What to produce
In the records below, find the line holding "pink pot: 2 -> 1" and the line holding "purple plate: 4 -> 6". Set down both, with every line between them, exactly.

Extracted records
------------------------------------------------

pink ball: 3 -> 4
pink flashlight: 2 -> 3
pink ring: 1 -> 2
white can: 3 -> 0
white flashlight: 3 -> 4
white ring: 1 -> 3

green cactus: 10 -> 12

------------------------------------------------

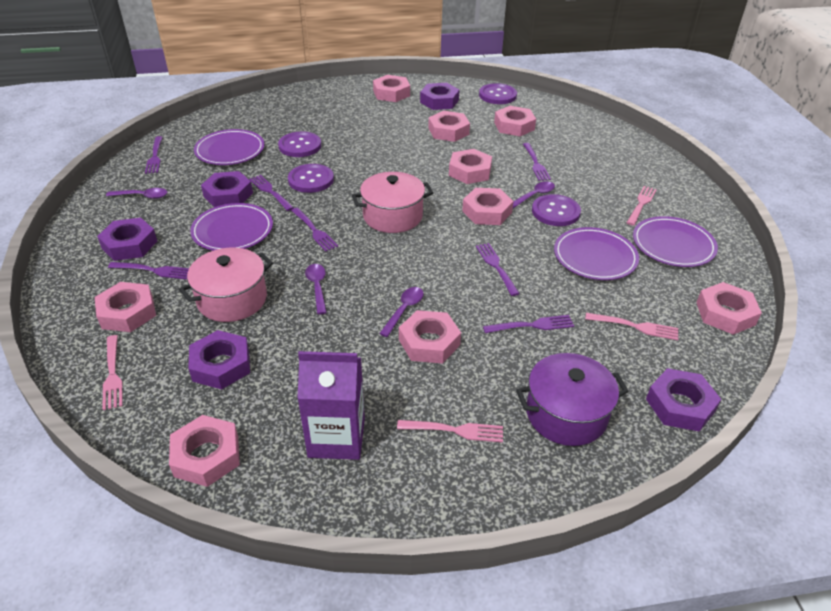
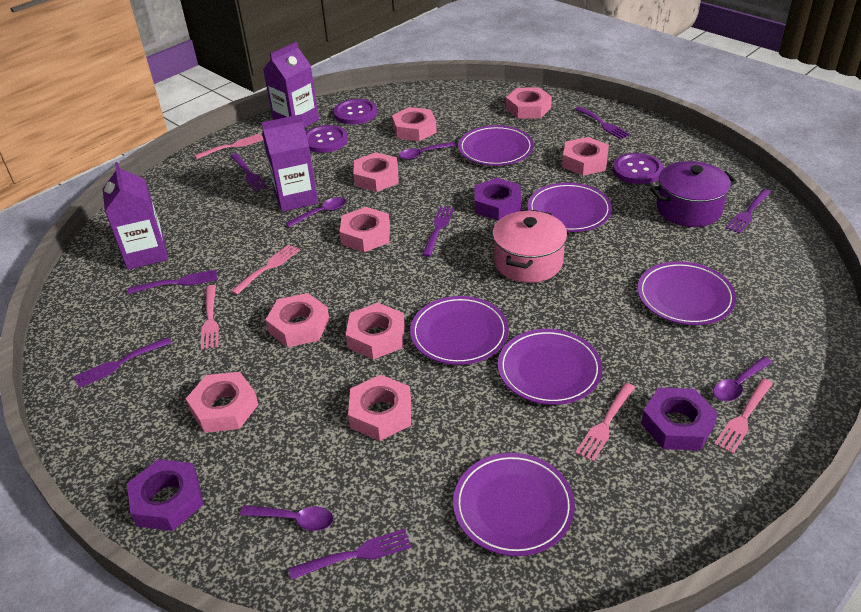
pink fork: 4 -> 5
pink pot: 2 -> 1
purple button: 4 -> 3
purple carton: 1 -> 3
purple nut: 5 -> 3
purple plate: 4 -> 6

------------------------------------------------

Answer space
pink pot: 2 -> 1
purple button: 4 -> 3
purple carton: 1 -> 3
purple nut: 5 -> 3
purple plate: 4 -> 6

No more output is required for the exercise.